**TASK ITEM:** Tally up the lines below that carry the word "BARO", answering with the figure alone.
━━━━━ DATA TO EXAMINE
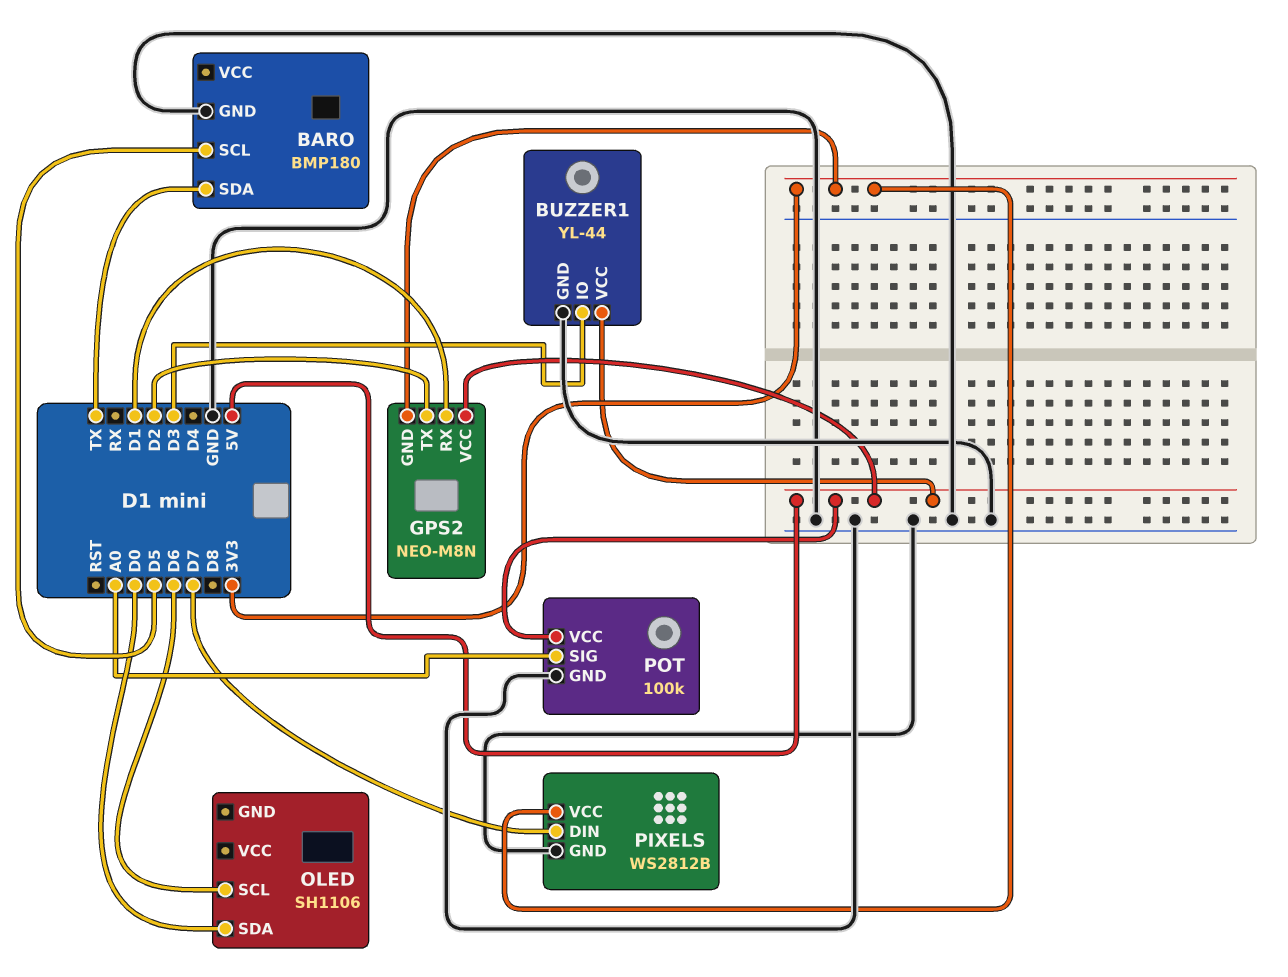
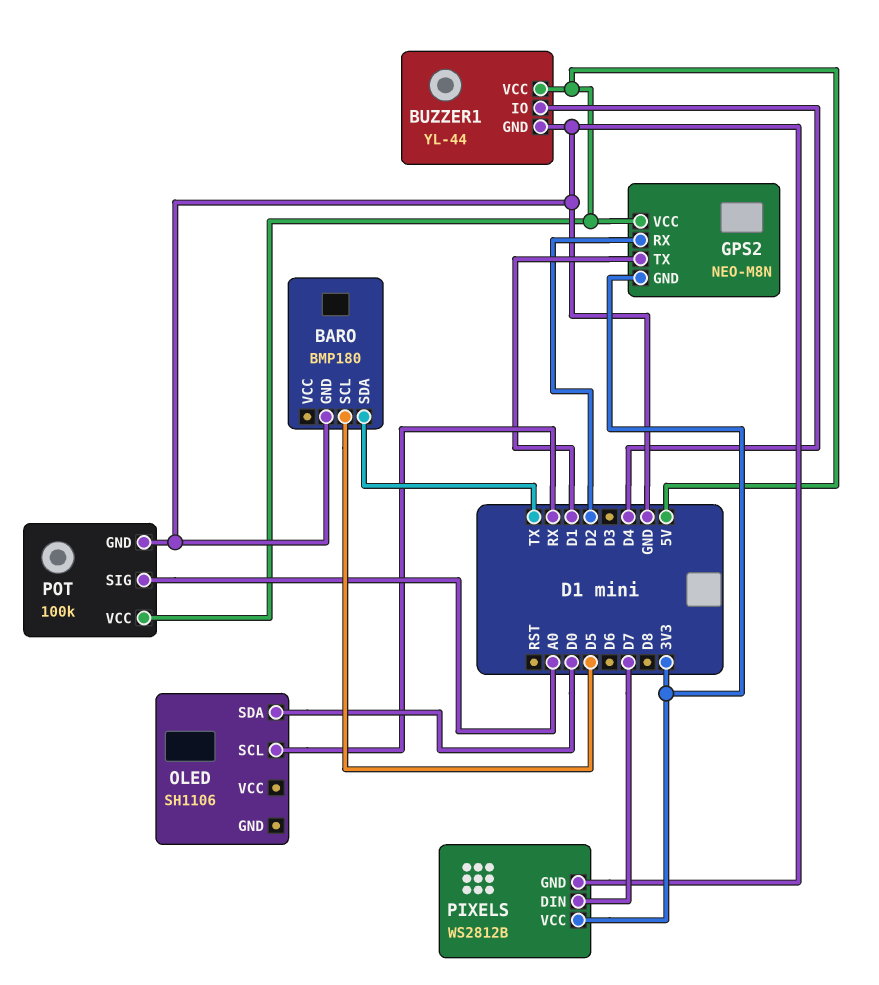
BUZZER1 pin IO: D3 -> D4
GPS2 pin RX: D1 -> D2
GPS2 pin TX: D2 -> D1
OLED pin SCL: D6 -> RX

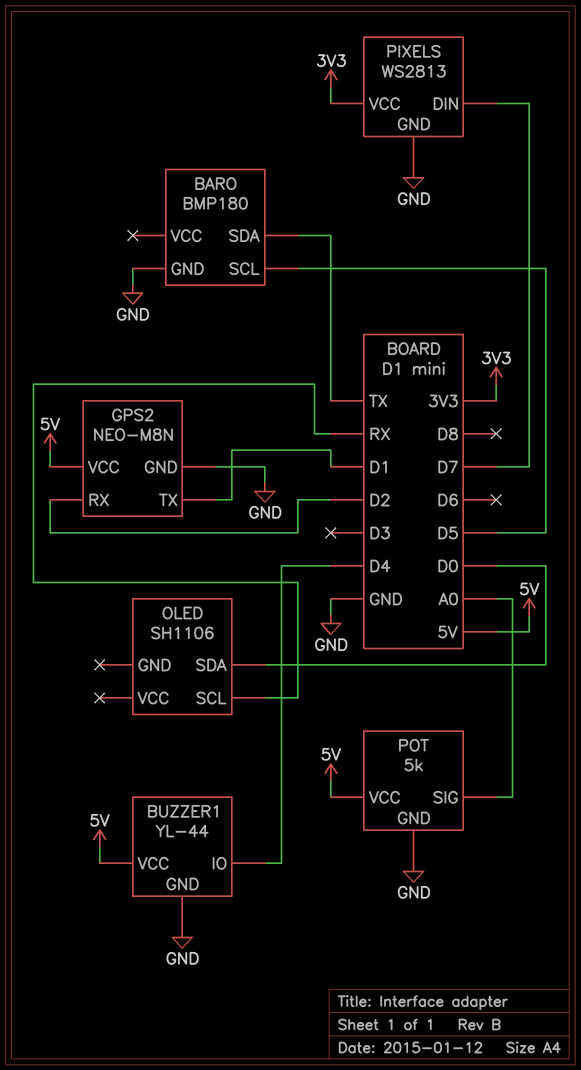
GPS2 pin GND: 3V3 -> GND
PIXELS: WS2812B -> WS2813
POT: 100k -> 5k

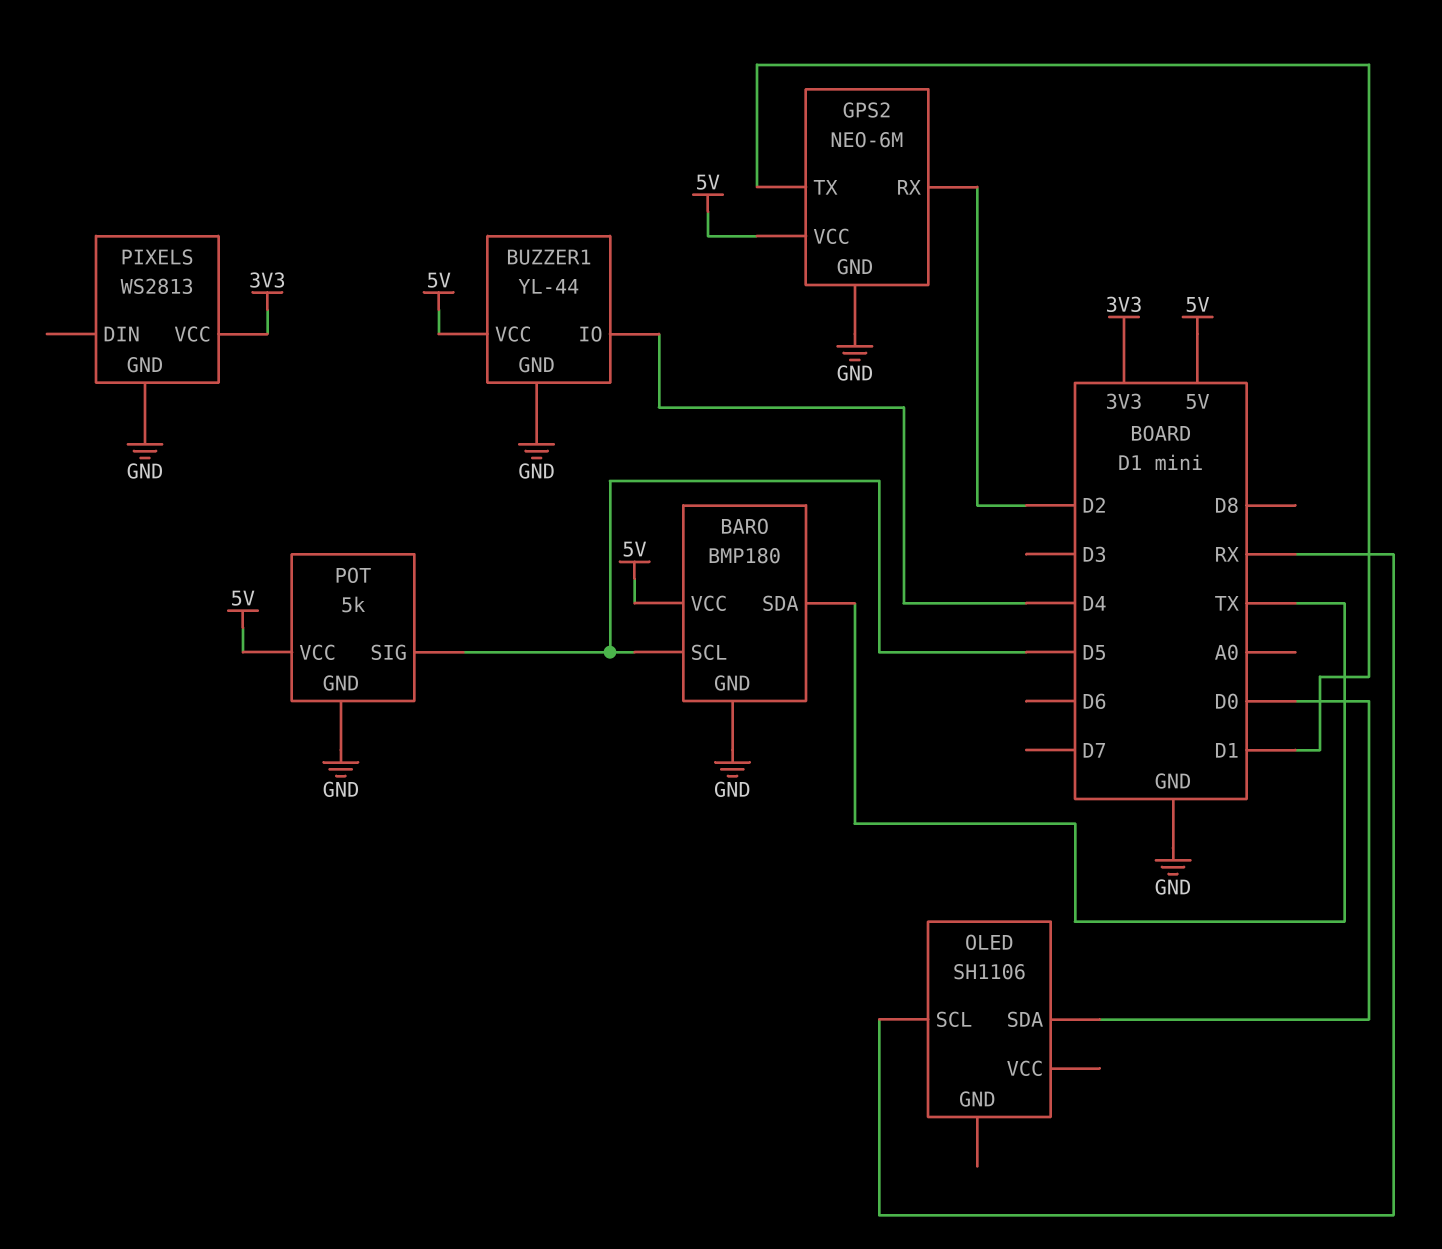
BARO pin VCC: none -> 5V
GPS2: NEO-M8N -> NEO-6M
PIXELS pin DIN: D7 -> none
POT pin SIG: A0 -> D5

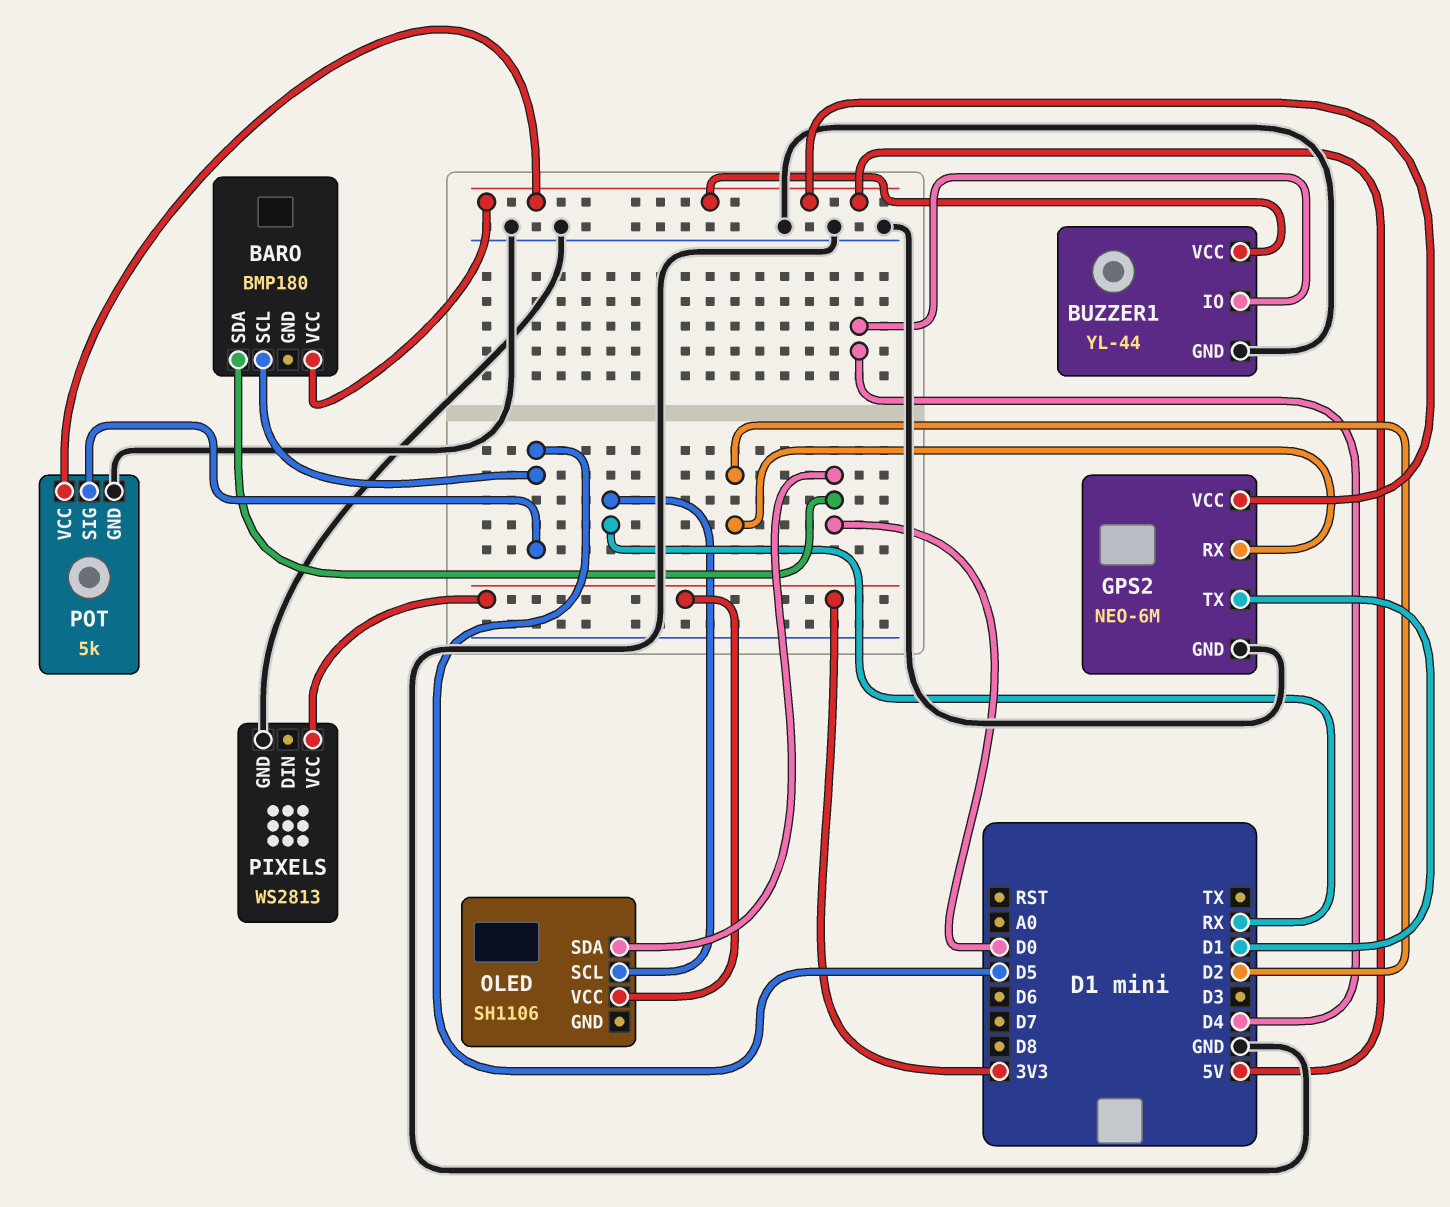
BARO pin GND: GND -> none
BARO pin SDA: TX -> D0
OLED pin VCC: none -> 3V3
━━━━━━━━━━
**TASK ANSWER:** 3